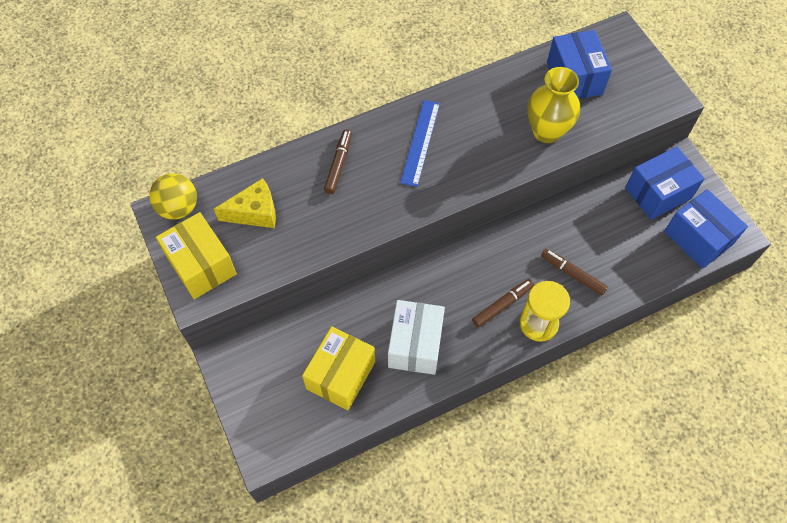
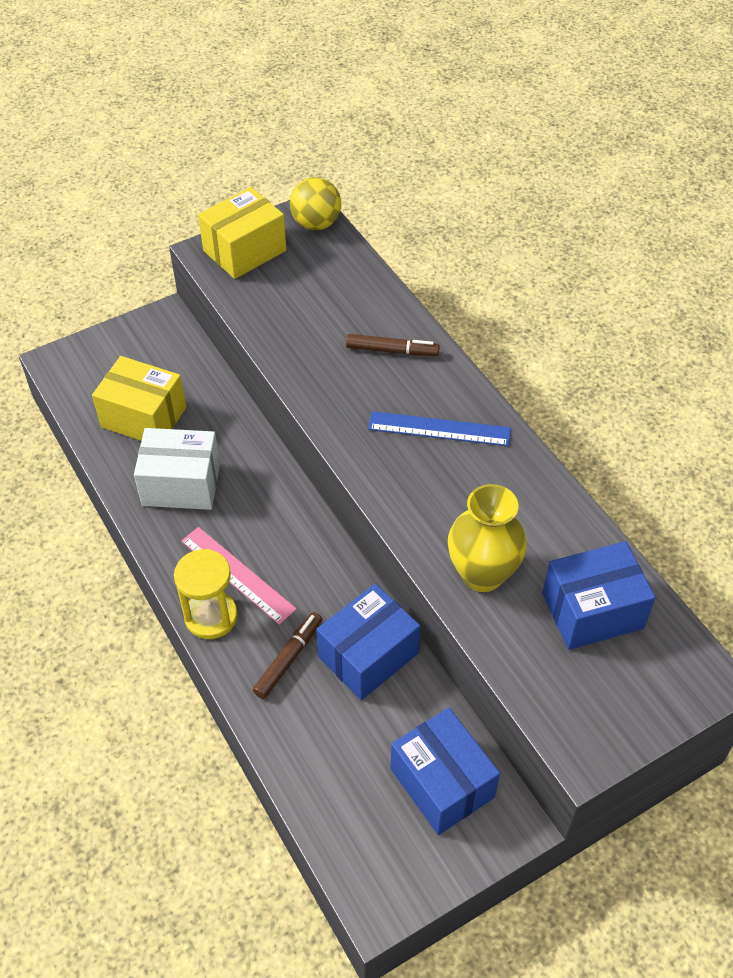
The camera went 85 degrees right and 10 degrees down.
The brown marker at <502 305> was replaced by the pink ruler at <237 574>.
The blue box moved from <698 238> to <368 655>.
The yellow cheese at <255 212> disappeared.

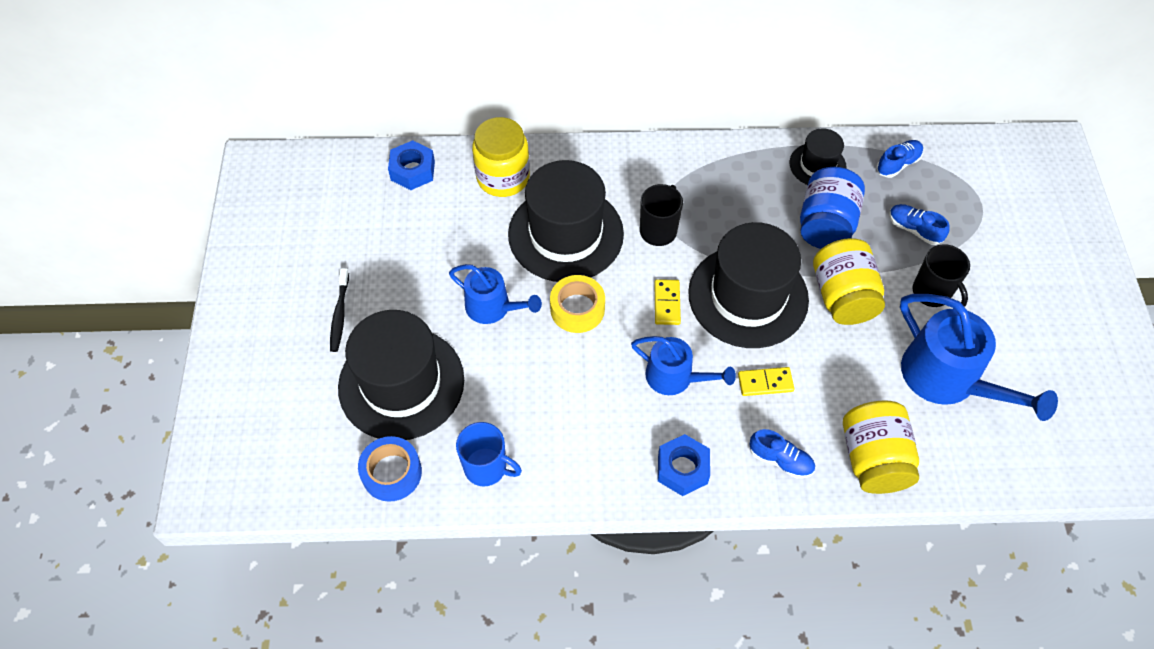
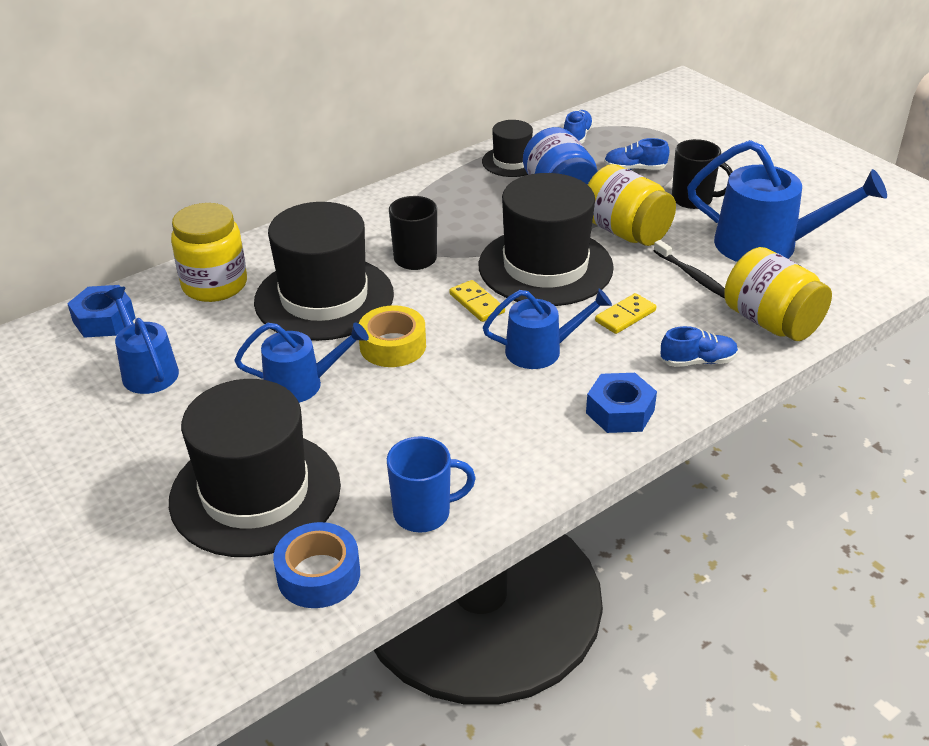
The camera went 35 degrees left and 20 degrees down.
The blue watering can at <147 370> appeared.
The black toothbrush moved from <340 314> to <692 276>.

********

**What is expected**
Your answer should consist solely of the lines from the one holding "The blue box" through the end of the listing, reproduced exactly and without pictures.

**Answer to this problem**
The blue box moved from <698 238> to <368 655>.
The yellow cheese at <255 212> disappeared.

The camera went 35 degrees left and 20 degrees down.
The blue watering can at <147 370> appeared.
The black toothbrush moved from <340 314> to <692 276>.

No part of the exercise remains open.